:: Task instructions ::
Please write out the data below once more, exactly as it stands.

◇ ◇ ◇ ◇

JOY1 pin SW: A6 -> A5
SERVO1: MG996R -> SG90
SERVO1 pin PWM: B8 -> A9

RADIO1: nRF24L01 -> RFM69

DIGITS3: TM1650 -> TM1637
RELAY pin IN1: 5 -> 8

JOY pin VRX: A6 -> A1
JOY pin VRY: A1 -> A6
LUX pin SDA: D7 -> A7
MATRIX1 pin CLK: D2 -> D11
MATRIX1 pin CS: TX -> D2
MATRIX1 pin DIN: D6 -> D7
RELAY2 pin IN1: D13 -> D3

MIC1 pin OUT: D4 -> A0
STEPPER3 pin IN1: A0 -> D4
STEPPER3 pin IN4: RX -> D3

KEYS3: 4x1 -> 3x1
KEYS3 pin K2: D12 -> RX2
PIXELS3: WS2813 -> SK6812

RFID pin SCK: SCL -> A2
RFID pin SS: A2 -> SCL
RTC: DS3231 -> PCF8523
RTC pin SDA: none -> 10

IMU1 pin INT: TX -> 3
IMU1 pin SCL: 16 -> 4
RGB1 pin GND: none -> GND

◇ ◇ ◇ ◇

:: Reply ::
JOY1 pin SW: A6 -> A5
SERVO1: MG996R -> SG90
SERVO1 pin PWM: B8 -> A9

RADIO1: nRF24L01 -> RFM69

DIGITS3: TM1650 -> TM1637
RELAY pin IN1: 5 -> 8

JOY pin VRX: A6 -> A1
JOY pin VRY: A1 -> A6
LUX pin SDA: D7 -> A7
MATRIX1 pin CLK: D2 -> D11
MATRIX1 pin CS: TX -> D2
MATRIX1 pin DIN: D6 -> D7
RELAY2 pin IN1: D13 -> D3

MIC1 pin OUT: D4 -> A0
STEPPER3 pin IN1: A0 -> D4
STEPPER3 pin IN4: RX -> D3

KEYS3: 4x1 -> 3x1
KEYS3 pin K2: D12 -> RX2
PIXELS3: WS2813 -> SK6812

RFID pin SCK: SCL -> A2
RFID pin SS: A2 -> SCL
RTC: DS3231 -> PCF8523
RTC pin SDA: none -> 10

IMU1 pin INT: TX -> 3
IMU1 pin SCL: 16 -> 4
RGB1 pin GND: none -> GND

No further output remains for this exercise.